» WHAT IS EXPECTED: Which lines of the material below contain the string "with"? Copy each one in full.

———

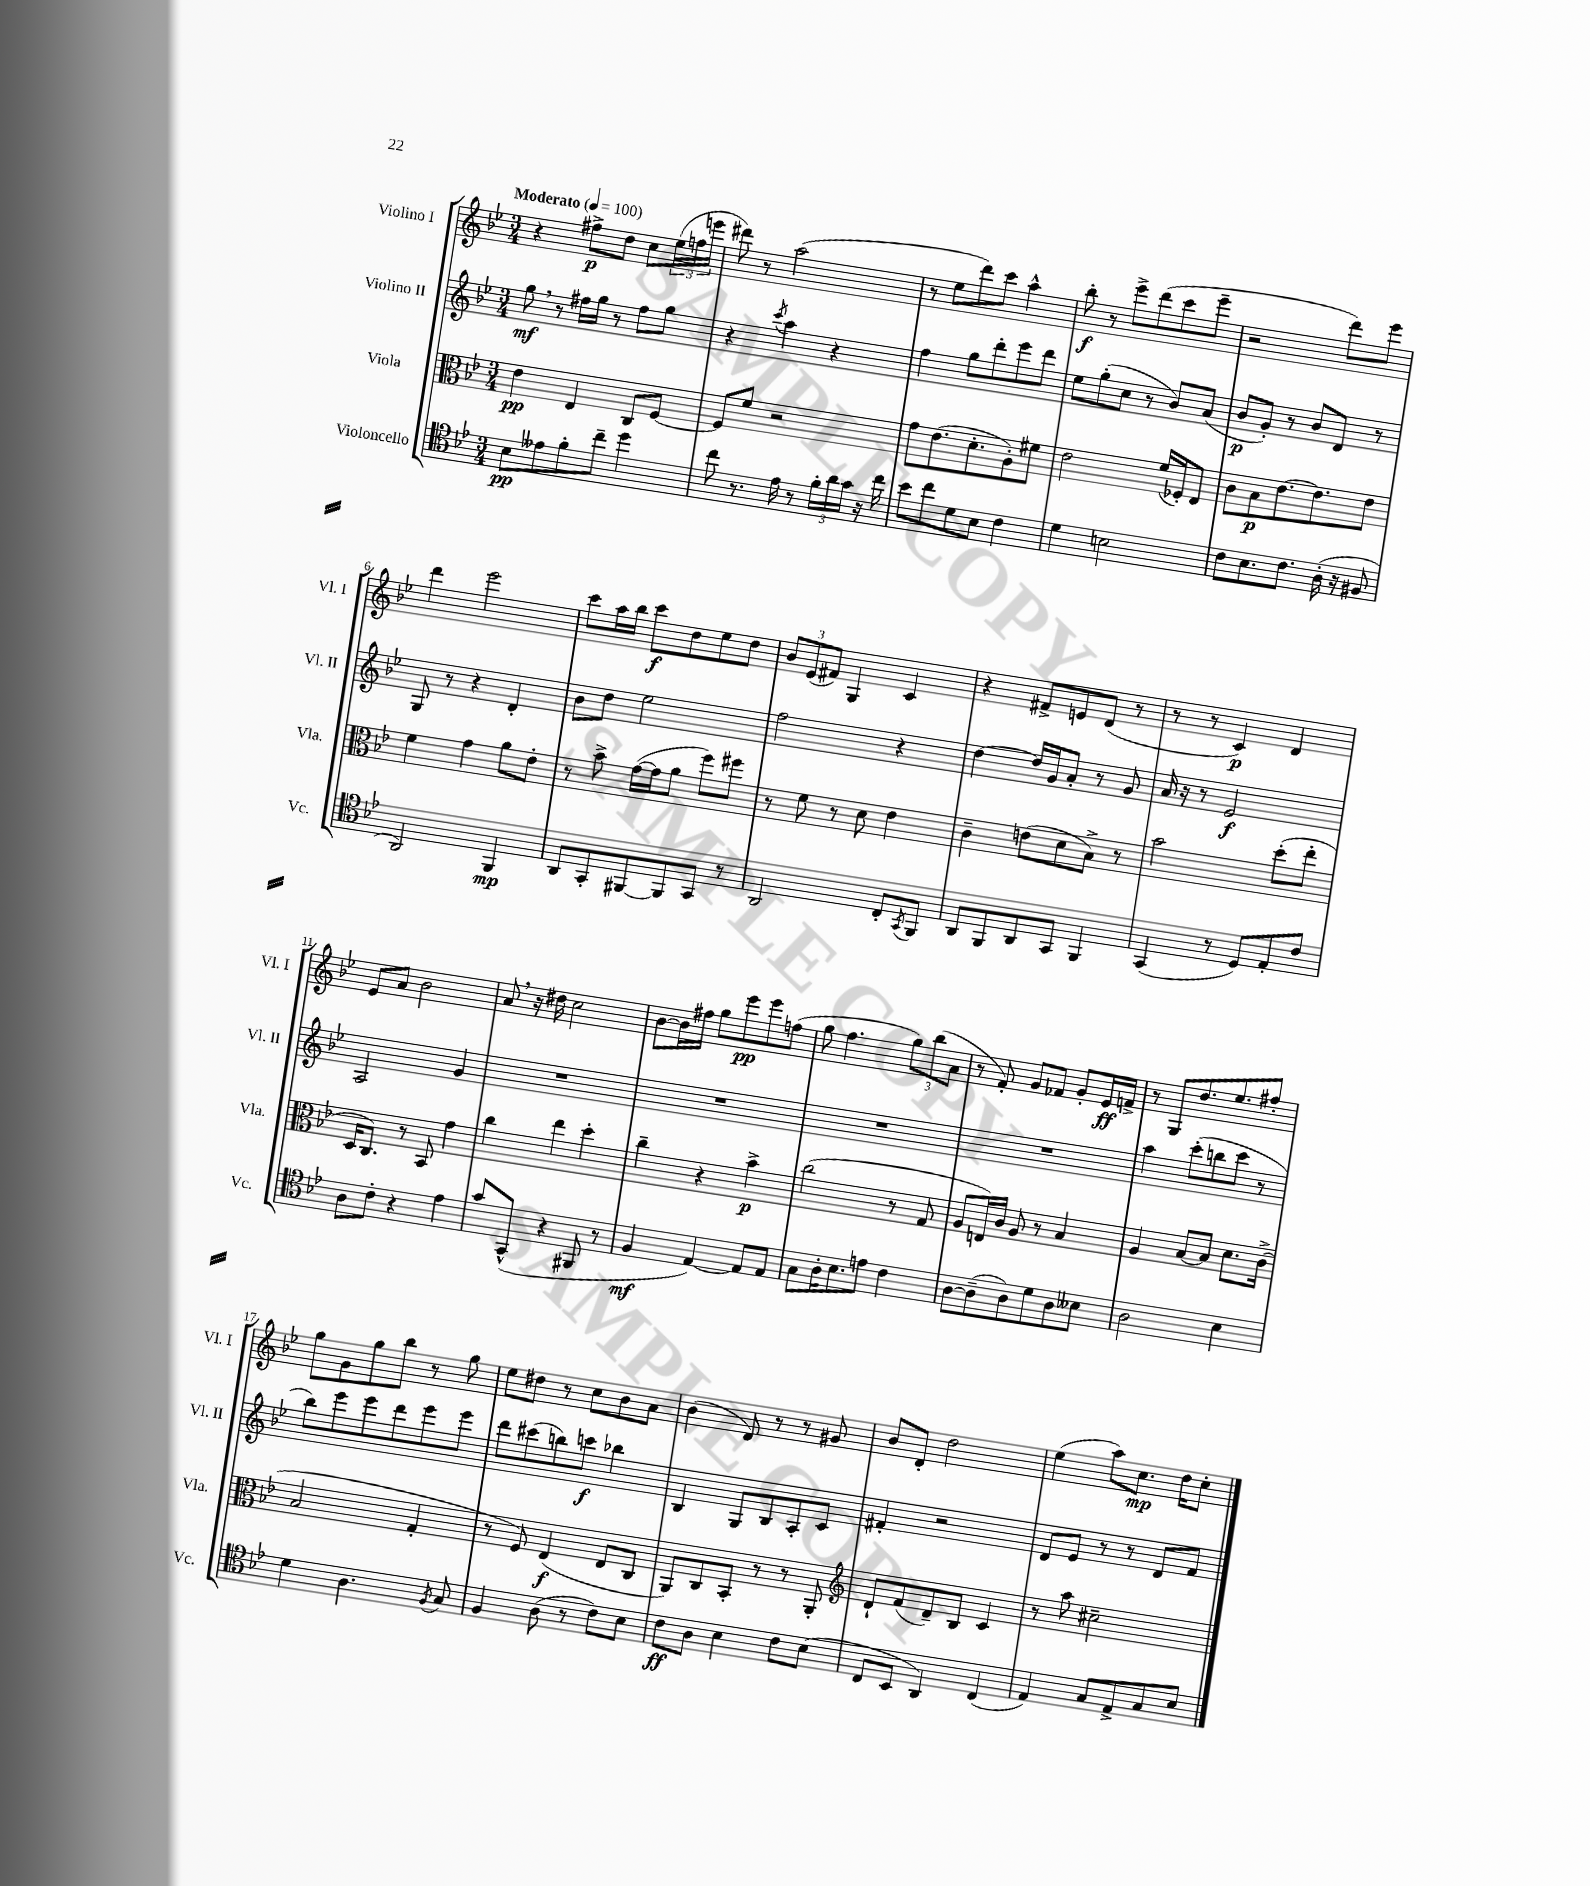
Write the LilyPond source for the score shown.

<<
\new StaffGroup <<
\new Staff = "s0" \with { instrumentName = "Violino I" shortInstrumentName = "Vl. I" } {
    \clef treble \key bes \major \numericTimeSignature \time 3/4 \tempo "Moderato" 4 = 100
    r4 fis''8->\p d''8 c''8 \tuplet 3/2 { ees''16( f''16 e'''16 } |
    dis'''8) r8 a''2( |
    r8 ees''8 d'''8) c'''8 a''4-^ |
    bes''8-.\f r8 ees'''8-> d'''8( c'''8 ees'''8-- |
    r2 d'''8) ees'''8 |
    d'''4 ees'''2 |
    c'''8 a''16 bes''16 c'''8\f d''8 ees''8 d''8 |
    \tuplet 3/2 { bes'8 ees'8( fis'8) } g4 c'4 |
    r4 fis'8-> e'8 d'8( r8 |
    r8 r8 c'4\p) d'4 |
    ees'8 a'8 bes'2 |
    a'8 \breathe r16 dis''16 c''2 |
    bes'8~ bes'16 fis''16 g''8 ees'''8\pp ees'''8 f''8( |
    g''8 f''4. \tuplet 3/2 { g''8) bes''8( a'8 } |
    r8 f'8-.) g'8 fes'8 g'8-. ees'16\ff f'16-> |
    r8 g8 d''8. ees''8. fis''8-. |
    g''8 g'8 g''8 bes''8 r8 g''8 |
    ees''8 dis''8 r8 c''8 bes'8 a'8 |
    bes'4( d'8) r8 r8 gis'8 |
    bes'8 d'8-. d''2 |
    ees''4( a''8) c''8.\mp d''16 c''8-. \bar "|." |
}
\new Staff = "s1" \with { instrumentName = "Violino II" shortInstrumentName = "Vl. II" } {
    \clef treble \key bes \major \numericTimeSignature \time 3/4
    g''8\mf \breathe r8 fis''16 g''16 r8 fis''8 g''8 |
    r4 \acciaccatura { c'''8 } a''4 r4 |
    f''4 g''8 d'''8-. ees'''8 d'''8 |
    ees''8 g''8-.( c''8 r8 bes'8) a'8( |
    bes'8\p g'8-.) r8 bes'8 d'8 r8 |
    g8 r8 r4 d'4-. |
    bes'8 d''8 ees''2 |
    f''2 r4 |
    d''4~ d''16 g'16 a'8-. r8 g'8 |
    a'16 r16 r8 ees'2\f |
    a2 g'4 |
    R2. |
    R2. |
    R2. |
    R2. |
    a''4 c'''8-.( b''8 c'''8 r8 |
    bes''8) ees'''8 ees'''8 d'''8 ees'''8 ees'''8 |
    d'''8 cis'''8( b''8) c'''8\f bes''4 |
    bes4 g8 bes8 a8-. c'8 |
    fis'4-. r2 |
    d'8 ees'8 r8 r8 d'8 f'8 \bar "|." |
}
\new Staff = "s2" \with { instrumentName = "Viola" shortInstrumentName = "Vla." } {
    \clef alto \key bes \major \numericTimeSignature \time 3/4
    ees'4\pp ees4 c8 f8~ |
    f8 f'8 r2 |
    g'8 ees'8.( d'8.-. a8-.) fis'8 |
    ees'2 f'16( fes16-.) ees8 |
    c'8 bes8\p ees'8.~ ees'8. ees'8 |
    f'4 g'4 a'8 ees'8-. |
    r8 bes'8-> g'16~( g'16 a'8 f''8) fis''8 |
    r8 f'8 r8 d'8 ees'4 |
    c'4-- e'8( d'8 bes8->) r8 |
    bes'2 d''8-.( ees''8-. |
    d16 c8.) r8 bes,8 g'4 |
    c''4 ees''4 d''4-. |
    c''4-- r4 bes'4->\p |
    c''2( r8 g8 |
    a8 e16) c'16 a8 r8 bes4 |
    a4 bes8~ bes8 d'8. c'16->( |
    bes2 g4-. |
    r8 f8) ees4\f( ees8 c8 |
    a,8) c8 bes,8-. r8 r8 a,8-. |
    \clef treble d'8-! f'8( d'8--) bes8 c'4 |
    r8 a''8 cis''2-- \bar "|." |
}
\new Staff = "s3" \with { instrumentName = "Violoncello" shortInstrumentName = "Vc." } {
    \clef tenor \key bes \major \numericTimeSignature \time 3/4
    bes8\pp eeses'8 f'8-. c''8-- d''4 |
    c''8 r8. ees'16 r8 \tuplet 3/2 { f'16-. a'16 g'16 } r16 c''16 |
    bes'8 c''8 d'8 bes8 c'4 |
    d'4 b2 |
    c'8 bes8. c'8. a16-.( r16 fis8 |
    a,2) f,4\mp |
    a,8 g,8-. fis,8~ fis,8 g,8 r8 |
    a,2 c8-. \acciaccatura { g,8 } f,8 |
    a,8 f,8 a,8 g,8 f,4 |
    g,4( r8 d8) ees8-. c'8 |
    a8 c'8-. r4 ees'4 |
    g'8 g,8-^( r4 fis,8 r8 |
    f4\mf ees4~) ees8 ees8 |
    g8 a16-. bes8. e'8 c'4 |
    a8~ a8--( a8) d'8 a8 beses8 |
    a2 bes4 |
    d'4 a4. \acciaccatura { f8 } g8 |
    f4 a8( r8 c'8) bes8 |
    c'8\ff a8 bes4 c'8 bes8( |
    c8 bes,8 a,4) c4( |
    ees4) g8 ees8-> g8 bes8 \bar "|." |
}
>>
>>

———

» RESPONSE TO THIS EXERCISE:
\new Staff = "s0" \with { instrumentName = "Violino I" shortInstrumentName = "Vl. I" } {
\new Staff = "s1" \with { instrumentName = "Violino II" shortInstrumentName = "Vl. II" } {
\new Staff = "s2" \with { instrumentName = "Viola" shortInstrumentName = "Vla." } {
\new Staff = "s3" \with { instrumentName = "Violoncello" shortInstrumentName = "Vc." } {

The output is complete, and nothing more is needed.